--- Required action ---
Lines below that include "pink" are the answer; copy each one.

(Spatial reasoning data)
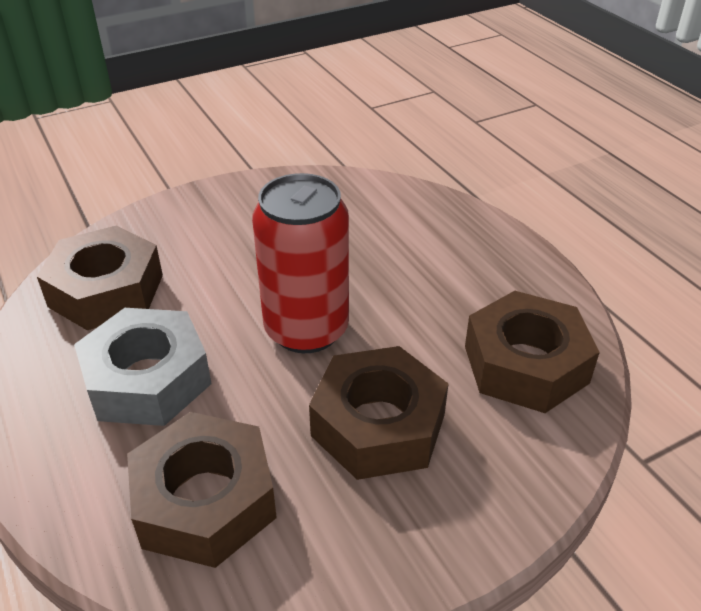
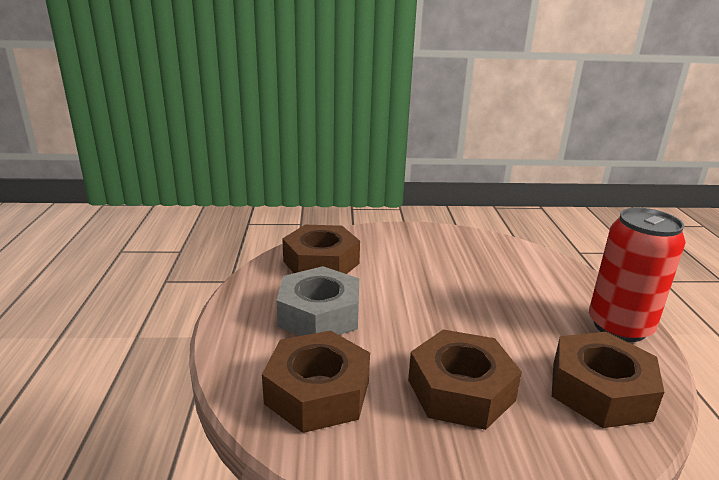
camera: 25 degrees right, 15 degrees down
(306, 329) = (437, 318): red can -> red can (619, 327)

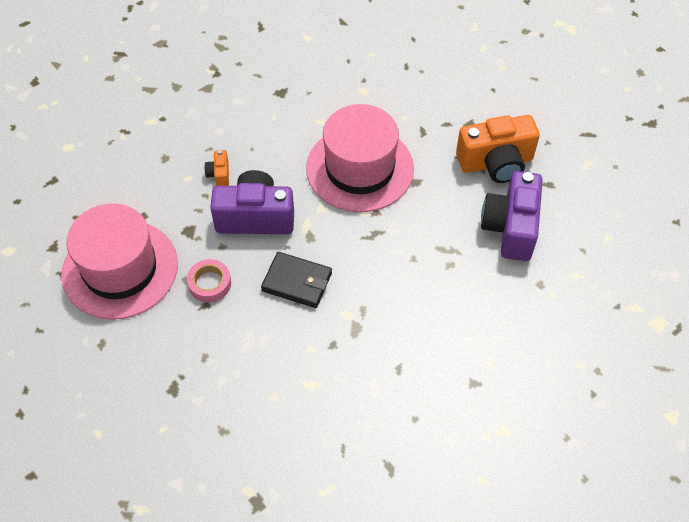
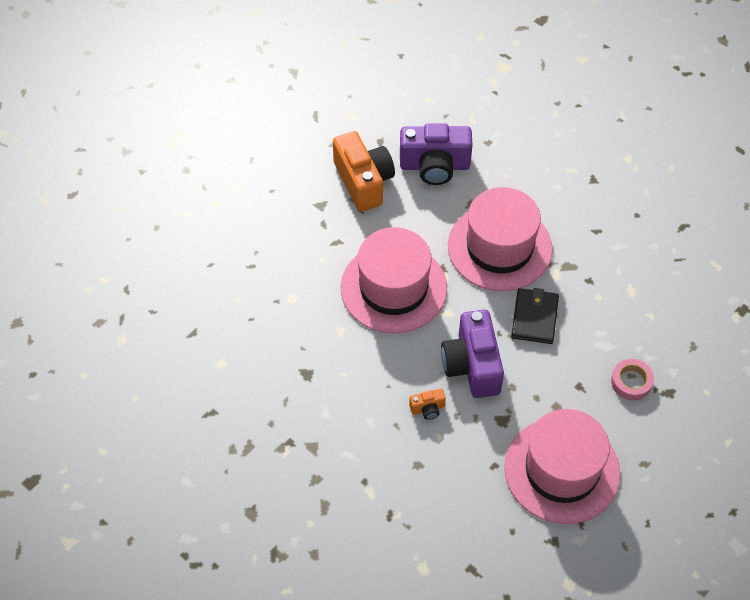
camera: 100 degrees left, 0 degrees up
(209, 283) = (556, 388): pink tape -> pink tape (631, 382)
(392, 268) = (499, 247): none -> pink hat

--- Output of the task ---
(209, 283) = (556, 388): pink tape -> pink tape (631, 382)
(392, 268) = (499, 247): none -> pink hat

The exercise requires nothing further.